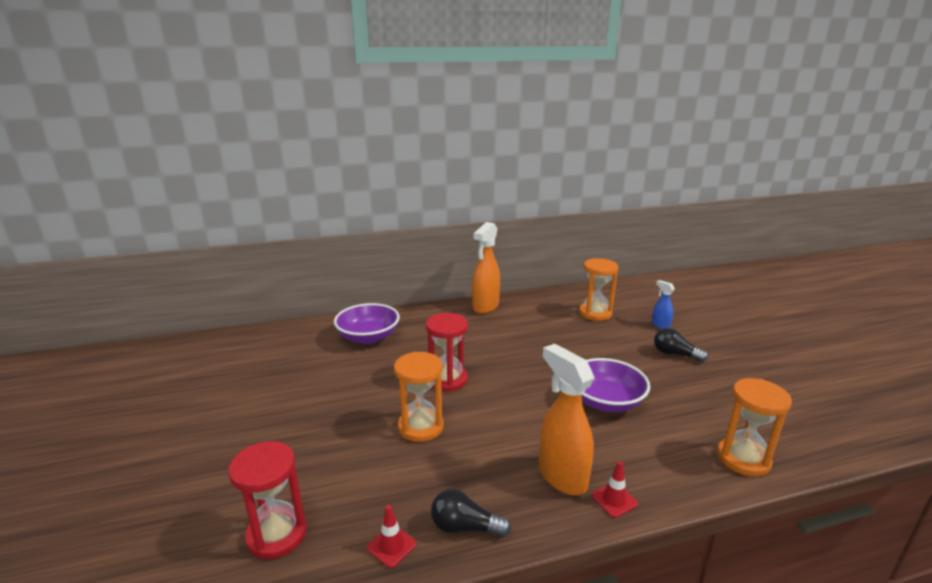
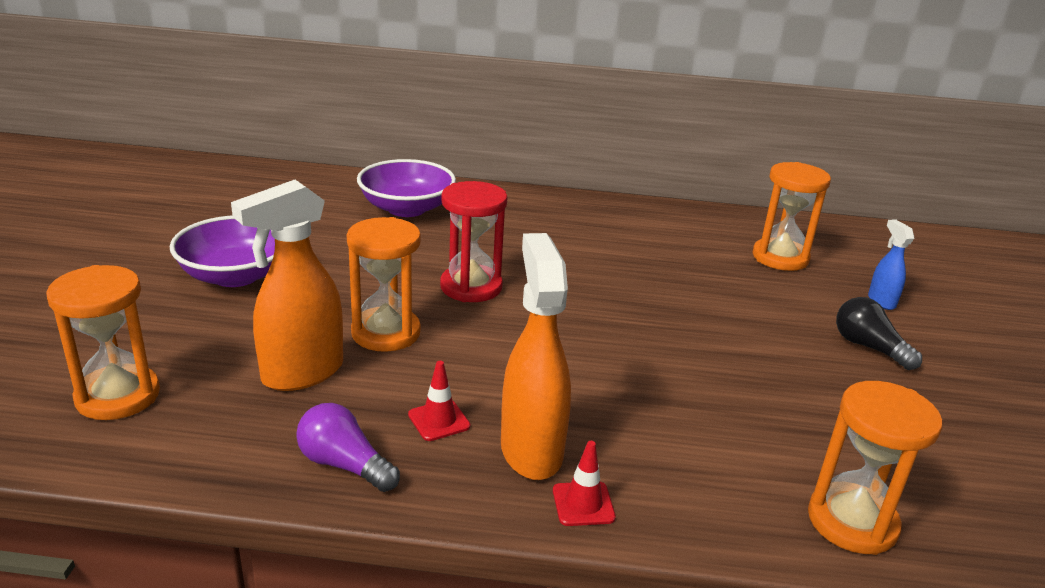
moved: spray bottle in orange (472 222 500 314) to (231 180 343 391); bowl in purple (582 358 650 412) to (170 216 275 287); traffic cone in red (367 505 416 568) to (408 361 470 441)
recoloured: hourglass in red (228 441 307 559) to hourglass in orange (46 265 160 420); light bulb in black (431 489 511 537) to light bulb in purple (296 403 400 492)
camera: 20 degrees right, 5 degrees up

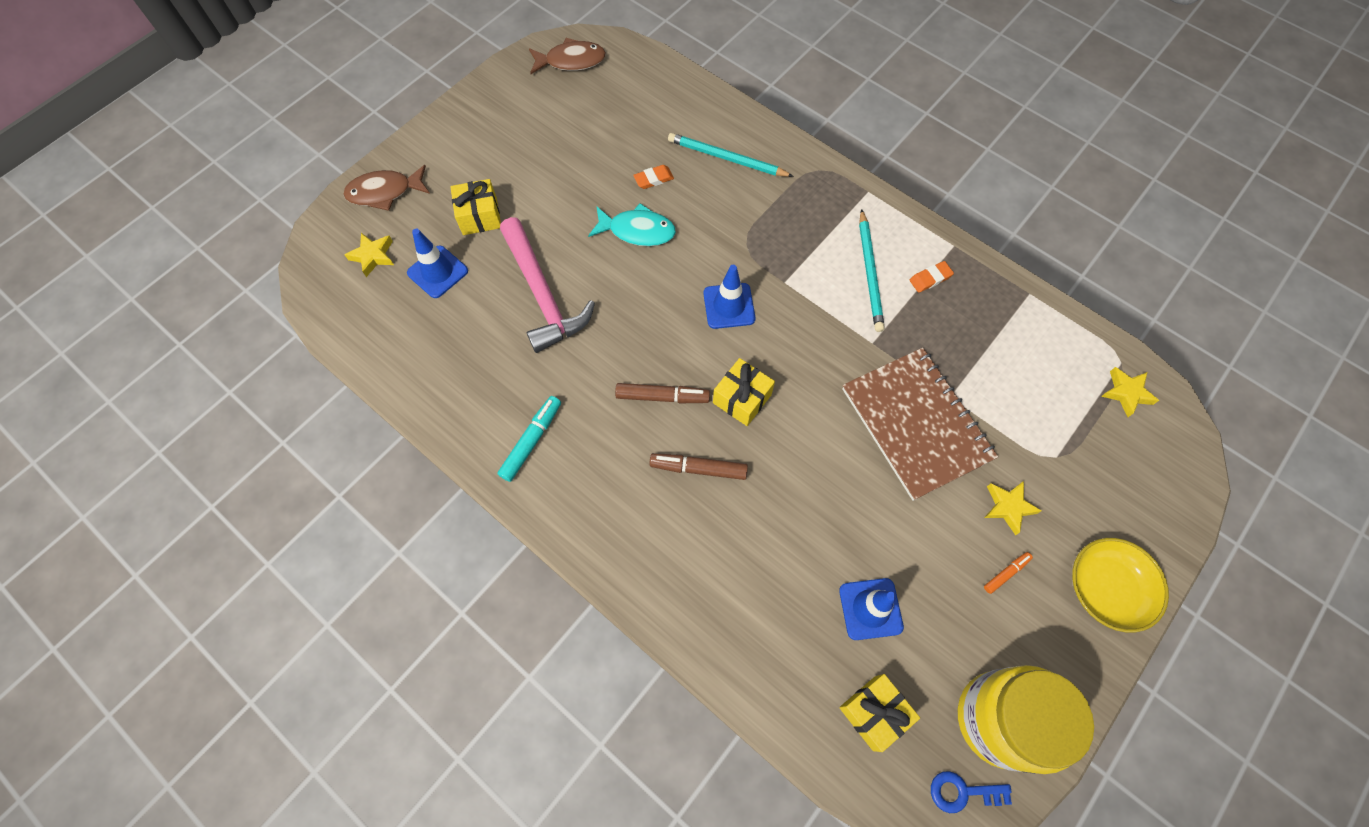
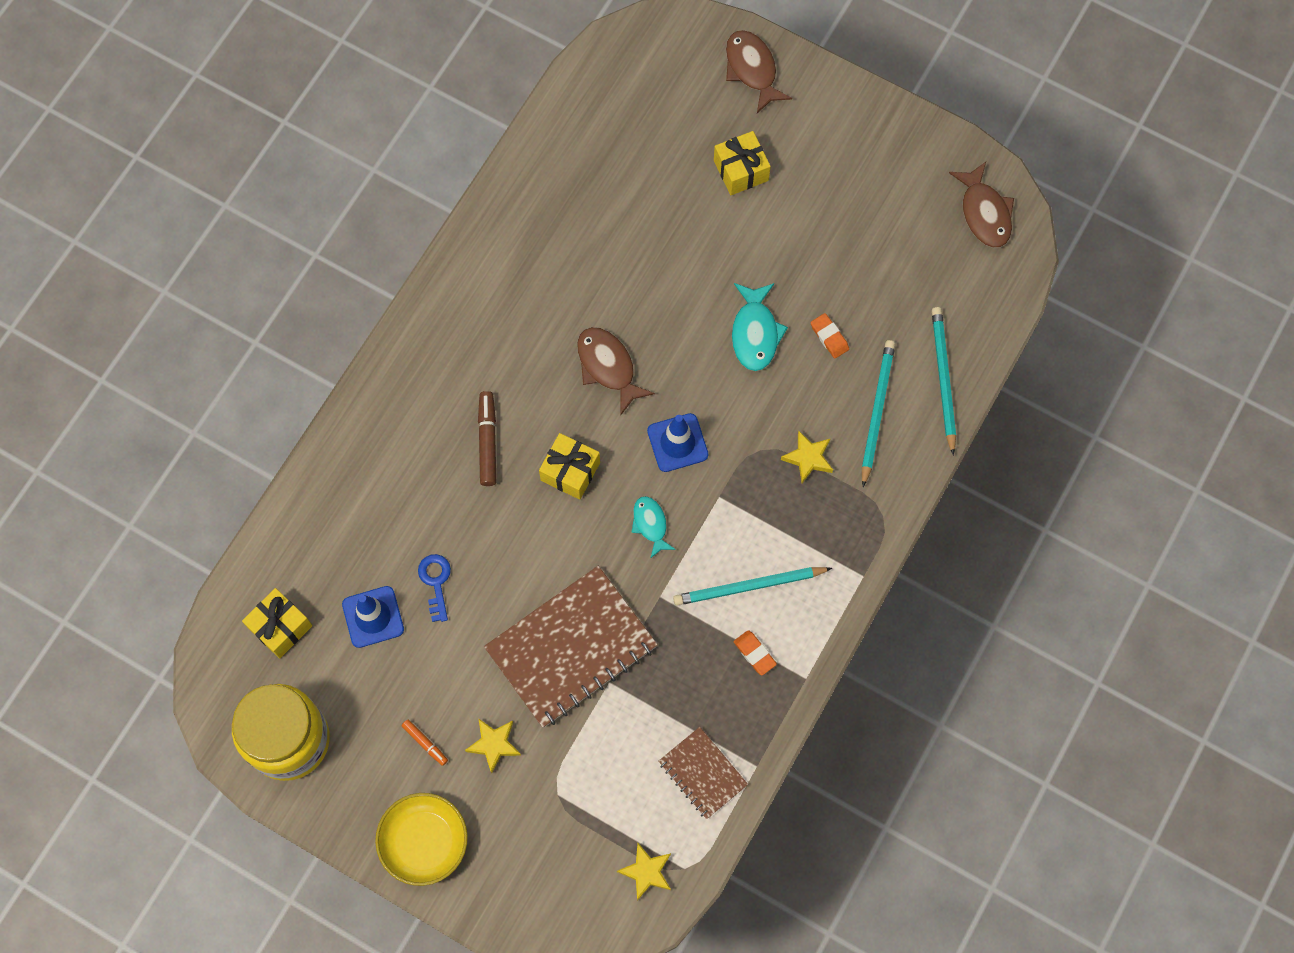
removed: hammer in pink (500 217 595 353); traffic cone in blue (407 229 468 298); marker in brown (615 383 710 403); marker in turquoise (497 396 561 482)
added: pencil in turquoise (932 307 956 456); fish in brown (577 327 655 415); fish in turquoise (632 496 676 559); notebook in brown (659 727 748 819)
moved: star in yellow (345 233 394 277) to (781 431 833 483); key in blue (931 771 1012 813) to (418 554 451 622)
camera: 80 degrees right, 5 degrees up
□ □ □ □ □
What needs to be done:
Return the listing above in full and exactly, omitting all pictures.

Expected answer:
moved: spray bottle in orange (472 222 500 314) to (231 180 343 391); bowl in purple (582 358 650 412) to (170 216 275 287); traffic cone in red (367 505 416 568) to (408 361 470 441)
recoloured: hourglass in red (228 441 307 559) to hourglass in orange (46 265 160 420); light bulb in black (431 489 511 537) to light bulb in purple (296 403 400 492)
camera: 20 degrees right, 5 degrees up

removed: hammer in pink (500 217 595 353); traffic cone in blue (407 229 468 298); marker in brown (615 383 710 403); marker in turquoise (497 396 561 482)
added: pencil in turquoise (932 307 956 456); fish in brown (577 327 655 415); fish in turquoise (632 496 676 559); notebook in brown (659 727 748 819)
moved: star in yellow (345 233 394 277) to (781 431 833 483); key in blue (931 771 1012 813) to (418 554 451 622)
camera: 80 degrees right, 5 degrees up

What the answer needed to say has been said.